◆ Given entries ◆
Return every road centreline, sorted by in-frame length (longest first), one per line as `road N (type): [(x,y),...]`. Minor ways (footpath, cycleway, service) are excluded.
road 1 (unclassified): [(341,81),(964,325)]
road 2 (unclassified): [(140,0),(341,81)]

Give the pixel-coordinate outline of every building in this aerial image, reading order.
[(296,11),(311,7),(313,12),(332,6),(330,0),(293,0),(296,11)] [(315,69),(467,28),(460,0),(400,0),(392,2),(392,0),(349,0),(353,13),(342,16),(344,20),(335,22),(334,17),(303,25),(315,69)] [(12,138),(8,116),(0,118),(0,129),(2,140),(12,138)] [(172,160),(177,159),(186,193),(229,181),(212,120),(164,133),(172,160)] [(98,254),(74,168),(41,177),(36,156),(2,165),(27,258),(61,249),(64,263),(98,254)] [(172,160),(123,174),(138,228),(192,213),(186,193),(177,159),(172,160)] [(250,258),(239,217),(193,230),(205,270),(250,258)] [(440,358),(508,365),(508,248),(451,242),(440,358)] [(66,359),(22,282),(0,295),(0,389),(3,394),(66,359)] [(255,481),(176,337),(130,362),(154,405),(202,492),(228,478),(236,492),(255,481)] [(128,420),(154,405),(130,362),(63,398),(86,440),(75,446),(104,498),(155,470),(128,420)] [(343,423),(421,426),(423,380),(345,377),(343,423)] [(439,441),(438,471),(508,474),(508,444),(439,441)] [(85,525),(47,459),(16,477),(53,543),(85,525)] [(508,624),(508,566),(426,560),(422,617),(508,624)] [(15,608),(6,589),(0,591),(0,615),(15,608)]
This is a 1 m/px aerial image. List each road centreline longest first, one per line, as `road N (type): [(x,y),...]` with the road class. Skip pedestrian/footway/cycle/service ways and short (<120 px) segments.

◆ Description of the task ◆
All records should be written out again exactly as given.

◆ Task output ◆
Return every road centreline, sorted by in-frame length (longest first), one per line as `road N (type): [(x,y),...]`. Minor ways (footpath, cycleway, service) are excluded.
road 1 (unclassified): [(341,81),(964,325)]
road 2 (unclassified): [(140,0),(341,81)]

Give the pixel-coordinate outline of every building in this aerial image, reading order.
[(296,11),(311,7),(313,12),(332,6),(330,0),(293,0),(296,11)] [(315,69),(467,28),(460,0),(400,0),(392,2),(392,0),(349,0),(353,13),(342,16),(344,20),(335,22),(334,17),(303,25),(315,69)] [(12,138),(8,116),(0,118),(0,129),(2,140),(12,138)] [(172,160),(177,159),(186,193),(229,181),(212,120),(164,133),(172,160)] [(98,254),(74,168),(41,177),(36,156),(2,165),(27,258),(61,249),(64,263),(98,254)] [(172,160),(123,174),(138,228),(192,213),(186,193),(177,159),(172,160)] [(250,258),(239,217),(193,230),(205,270),(250,258)] [(440,358),(508,365),(508,248),(451,242),(440,358)] [(66,359),(22,282),(0,295),(0,389),(3,394),(66,359)] [(255,481),(176,337),(130,362),(154,405),(202,492),(228,478),(236,492),(255,481)] [(128,420),(154,405),(130,362),(63,398),(86,440),(75,446),(104,498),(155,470),(128,420)] [(343,423),(421,426),(423,380),(345,377),(343,423)] [(439,441),(438,471),(508,474),(508,444),(439,441)] [(85,525),(47,459),(16,477),(53,543),(85,525)] [(508,624),(508,566),(426,560),(422,617),(508,624)] [(15,608),(6,589),(0,591),(0,615),(15,608)]
This is a 1 m/px aerial image. List each road centreline longest first, one per line, as `road N (type): [(x,y),...]` with the road class. Skip pedestrian/footway/cycle/service ways and short (<120 px) segments.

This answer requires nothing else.